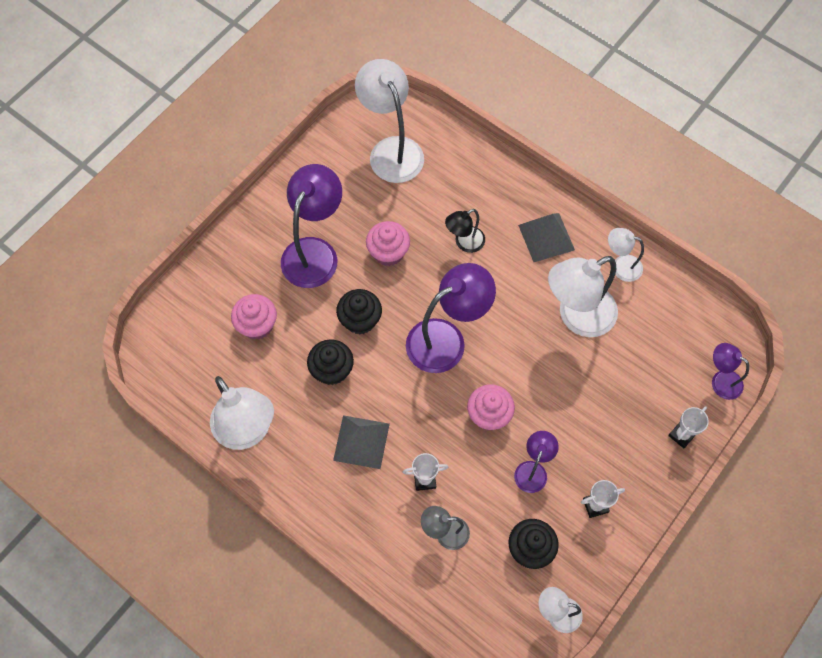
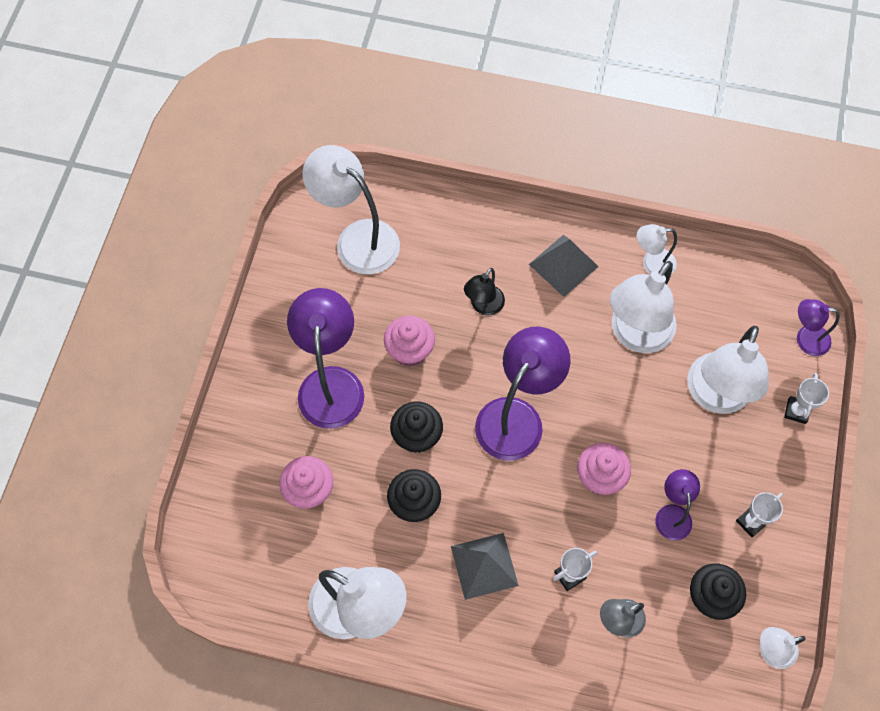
camera: 25 degrees left, 0 degrees up
none -> white lamp [687,326,769,414]

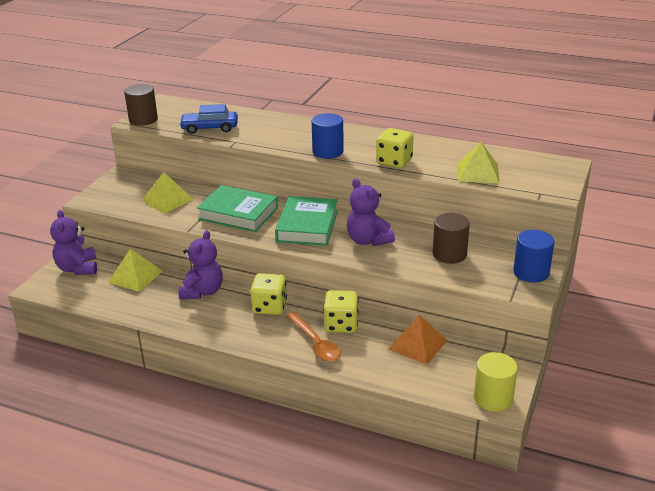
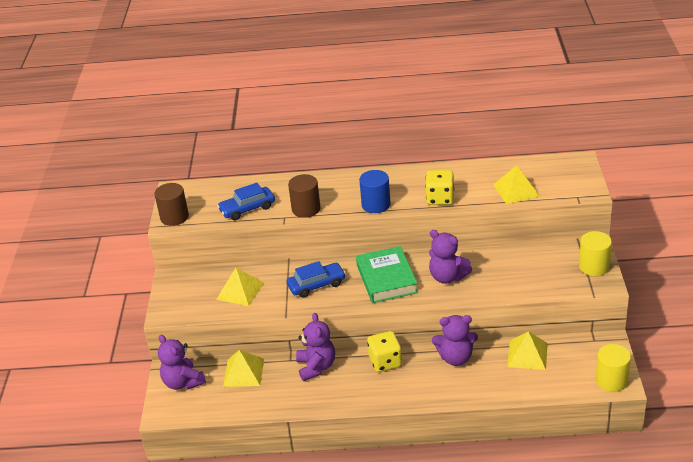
camera: 20 degrees left, 5 degrees up
green book [197,185,278,232] -> blue car [287,261,346,298]
orange spoon [286,312,341,362] -> none
yellow dice [324,290,359,333] -> purple teddy bear [432,315,478,366]
orange pyramid [389,315,448,365] -> yellow pyramid [507,331,548,370]
brown cylinder [433,213,470,264] -> brown cylinder moved to [288,174,320,218]
blue cylinder [513,230,554,283] -> yellow cylinder [579,231,612,276]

◆ **DESCRIPTION OF THE TASK**: Quote, word for word, every line starting at the one that contains "orange spoon [286,312,341,362] -> none" and ending with the final line of the entries.

◆ **COMPLETED TASK**:
orange spoon [286,312,341,362] -> none
yellow dice [324,290,359,333] -> purple teddy bear [432,315,478,366]
orange pyramid [389,315,448,365] -> yellow pyramid [507,331,548,370]
brown cylinder [433,213,470,264] -> brown cylinder moved to [288,174,320,218]
blue cylinder [513,230,554,283] -> yellow cylinder [579,231,612,276]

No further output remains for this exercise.